Your assignment:
If pictures appear in the lines below, skip them and copy exactly the lines from the one containing "none -> tan plate F8:H9 level 1" through the one containing "tan brick H10:I10", and nothing else.

Start of Input data

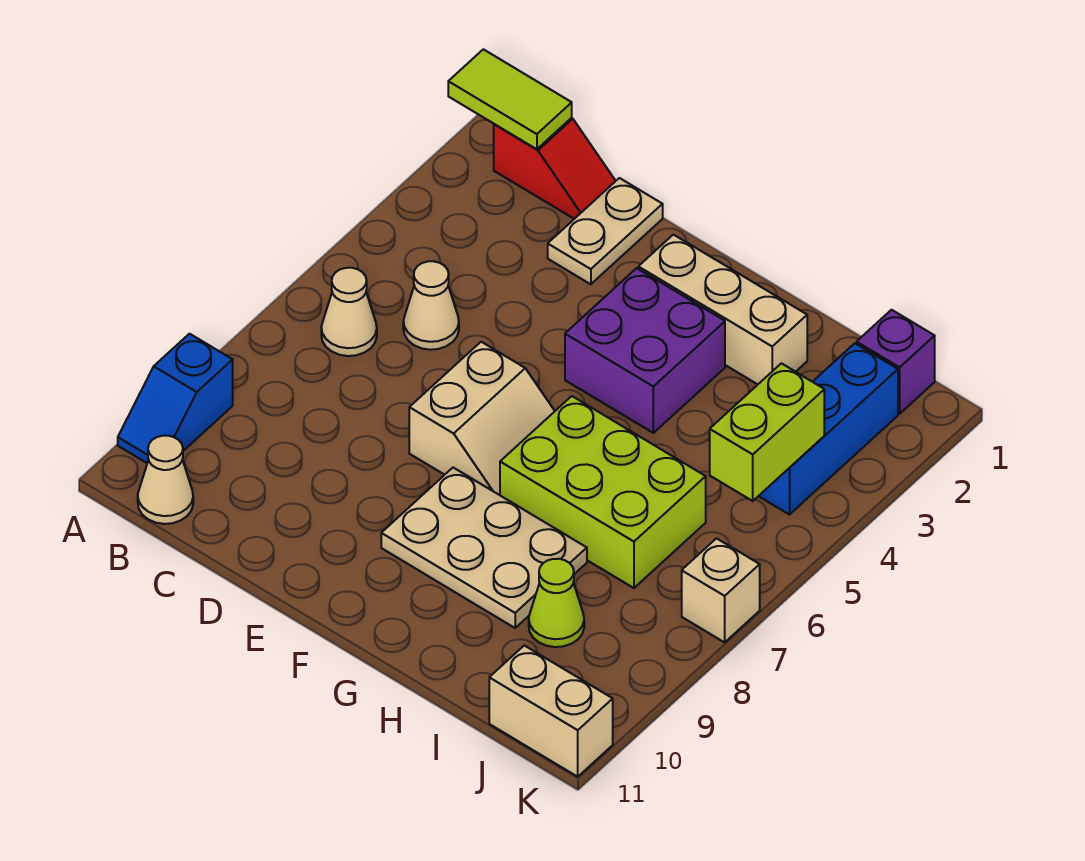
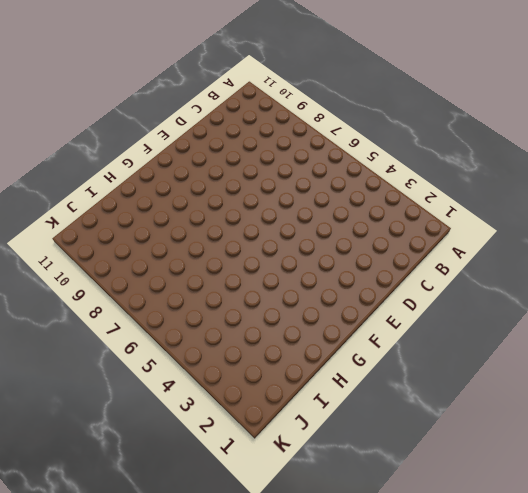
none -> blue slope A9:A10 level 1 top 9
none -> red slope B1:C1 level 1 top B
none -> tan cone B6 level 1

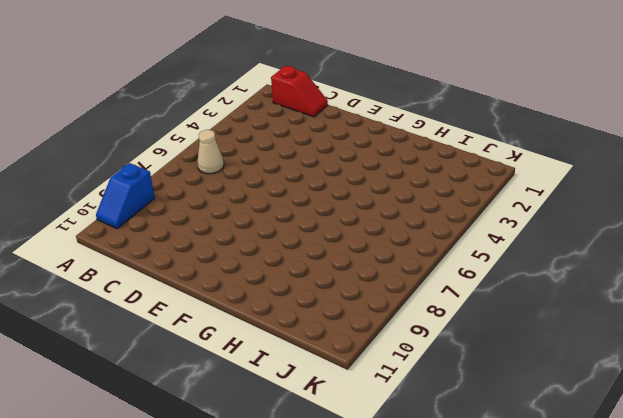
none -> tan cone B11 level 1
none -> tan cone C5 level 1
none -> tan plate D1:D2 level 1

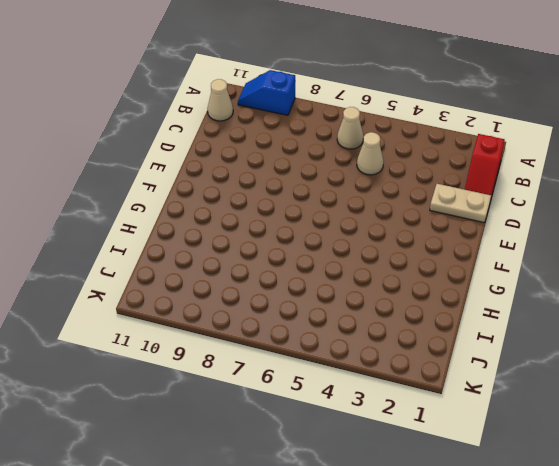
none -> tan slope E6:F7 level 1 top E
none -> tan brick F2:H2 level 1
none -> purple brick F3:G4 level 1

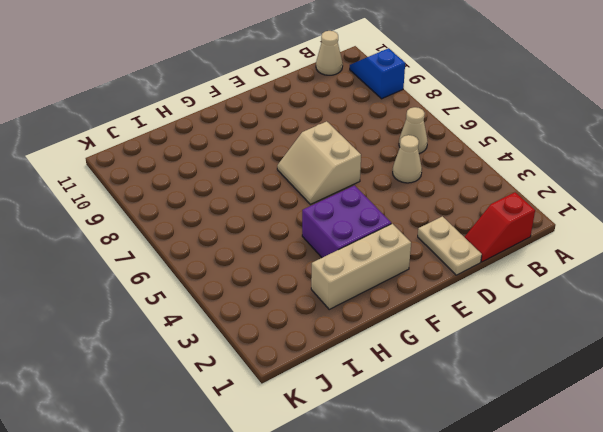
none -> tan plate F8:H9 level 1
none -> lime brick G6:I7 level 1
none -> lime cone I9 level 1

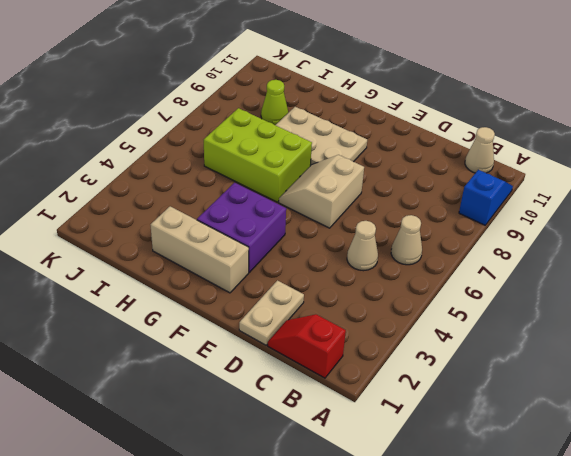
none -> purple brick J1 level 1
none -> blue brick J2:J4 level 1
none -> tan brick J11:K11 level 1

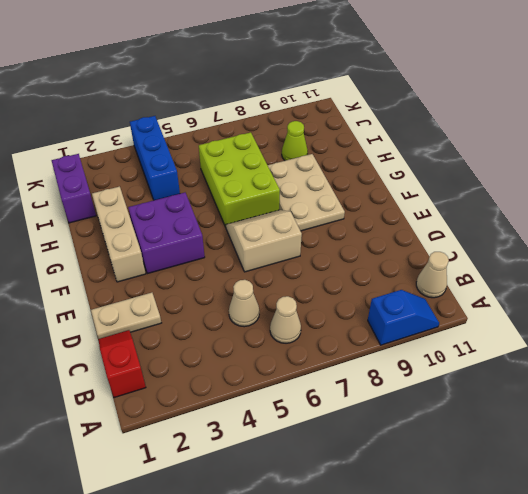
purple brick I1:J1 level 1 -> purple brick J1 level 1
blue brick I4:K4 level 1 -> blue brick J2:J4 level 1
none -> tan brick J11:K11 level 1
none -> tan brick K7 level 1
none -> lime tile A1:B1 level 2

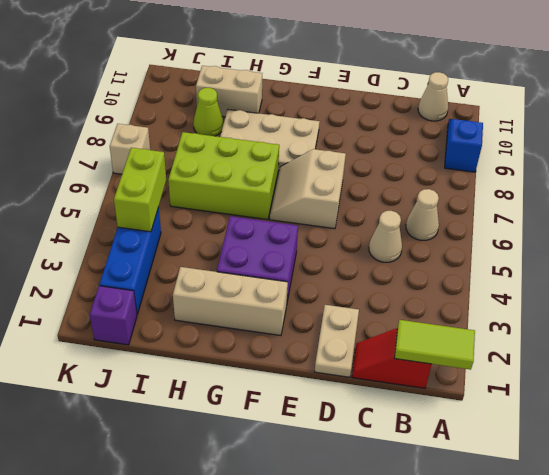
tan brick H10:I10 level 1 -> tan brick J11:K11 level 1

End of Input data
Start of Input data

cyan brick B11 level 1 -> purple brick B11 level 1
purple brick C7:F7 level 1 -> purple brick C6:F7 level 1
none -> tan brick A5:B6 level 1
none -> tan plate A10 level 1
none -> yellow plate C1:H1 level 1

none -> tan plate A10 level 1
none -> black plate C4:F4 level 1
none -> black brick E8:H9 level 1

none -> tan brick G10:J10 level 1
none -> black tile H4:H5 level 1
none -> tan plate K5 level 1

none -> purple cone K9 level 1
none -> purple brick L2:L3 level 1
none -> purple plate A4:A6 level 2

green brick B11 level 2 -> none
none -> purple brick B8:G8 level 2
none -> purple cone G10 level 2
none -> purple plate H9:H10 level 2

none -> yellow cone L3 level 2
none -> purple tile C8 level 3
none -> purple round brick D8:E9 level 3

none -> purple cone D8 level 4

End of Input data
Start of Input data

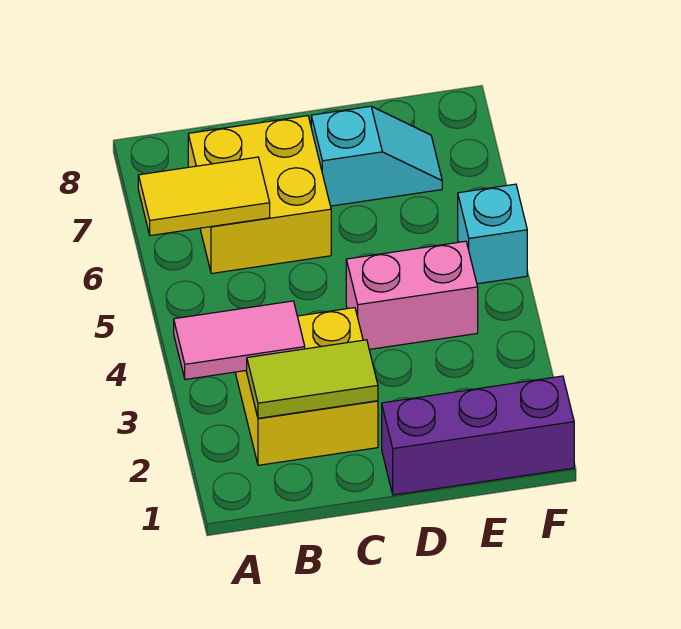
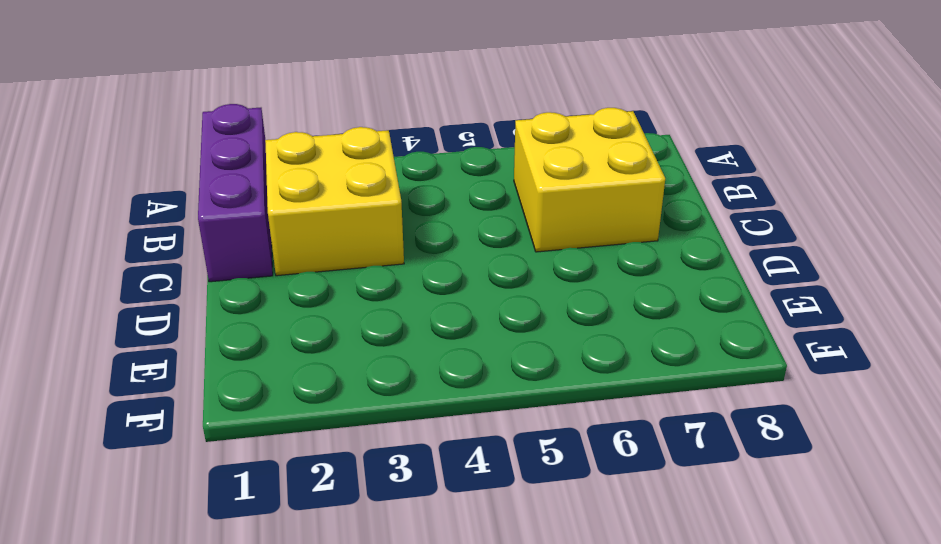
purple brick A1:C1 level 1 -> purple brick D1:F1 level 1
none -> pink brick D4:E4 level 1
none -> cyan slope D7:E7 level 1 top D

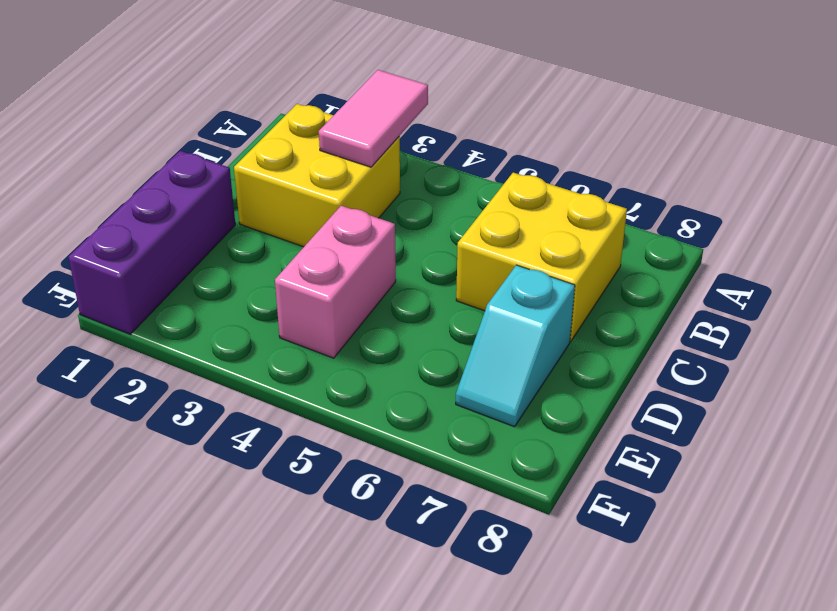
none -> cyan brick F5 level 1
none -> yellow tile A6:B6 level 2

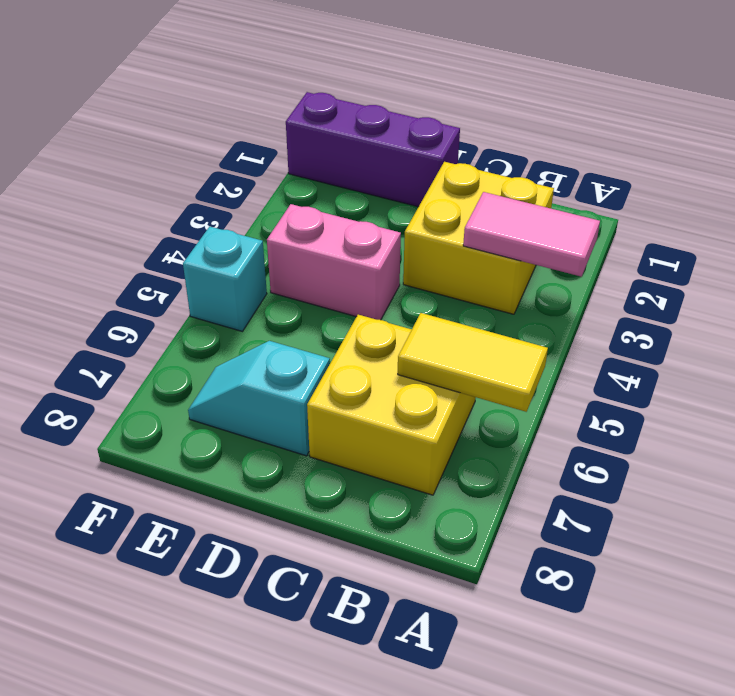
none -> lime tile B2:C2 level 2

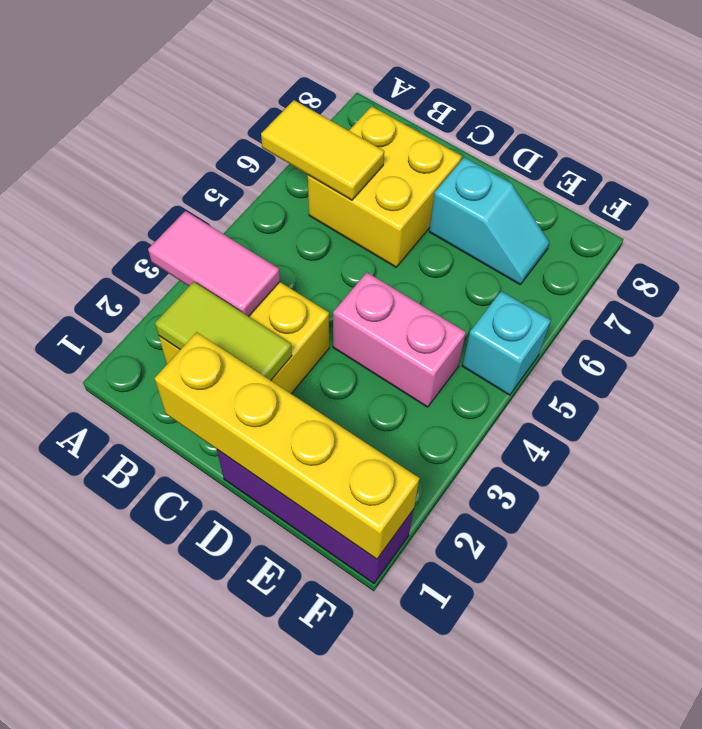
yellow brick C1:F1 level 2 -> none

End of Input data

Exercise result:
none -> tan plate F8:H9 level 1
none -> lime brick G6:I7 level 1
none -> lime cone I9 level 1

none -> purple brick J1 level 1
none -> blue brick J2:J4 level 1
none -> tan brick J11:K11 level 1

purple brick I1:J1 level 1 -> purple brick J1 level 1
blue brick I4:K4 level 1 -> blue brick J2:J4 level 1
none -> tan brick J11:K11 level 1
none -> tan brick K7 level 1
none -> lime tile A1:B1 level 2

tan brick H10:I10 level 1 -> tan brick J11:K11 level 1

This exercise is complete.